**EXERCISE GOAL**
Please give back word for word the lines below, from the first one through the one with "grey trophy (no.".

**GIVEN DATA**
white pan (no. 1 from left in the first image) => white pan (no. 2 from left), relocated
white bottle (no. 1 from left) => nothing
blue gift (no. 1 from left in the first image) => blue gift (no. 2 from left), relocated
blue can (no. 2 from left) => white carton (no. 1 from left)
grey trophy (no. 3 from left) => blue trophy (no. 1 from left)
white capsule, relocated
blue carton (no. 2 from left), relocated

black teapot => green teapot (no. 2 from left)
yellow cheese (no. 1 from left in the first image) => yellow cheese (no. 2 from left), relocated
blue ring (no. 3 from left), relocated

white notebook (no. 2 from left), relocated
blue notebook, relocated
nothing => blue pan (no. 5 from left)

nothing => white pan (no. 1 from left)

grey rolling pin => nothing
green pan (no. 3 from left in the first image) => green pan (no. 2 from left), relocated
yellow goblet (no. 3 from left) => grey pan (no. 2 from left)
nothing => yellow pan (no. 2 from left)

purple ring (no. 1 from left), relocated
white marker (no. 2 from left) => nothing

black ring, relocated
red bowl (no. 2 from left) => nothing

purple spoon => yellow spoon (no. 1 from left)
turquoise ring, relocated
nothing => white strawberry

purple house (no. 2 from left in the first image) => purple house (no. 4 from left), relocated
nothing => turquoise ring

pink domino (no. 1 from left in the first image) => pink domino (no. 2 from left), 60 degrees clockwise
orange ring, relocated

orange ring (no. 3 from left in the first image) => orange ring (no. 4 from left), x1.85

**SOLVED EXERCISE**
white pan (no. 1 from left in the first image) => white pan (no. 2 from left), relocated
white bottle (no. 1 from left) => nothing
blue gift (no. 1 from left in the first image) => blue gift (no. 2 from left), relocated
blue can (no. 2 from left) => white carton (no. 1 from left)
grey trophy (no. 3 from left) => blue trophy (no. 1 from left)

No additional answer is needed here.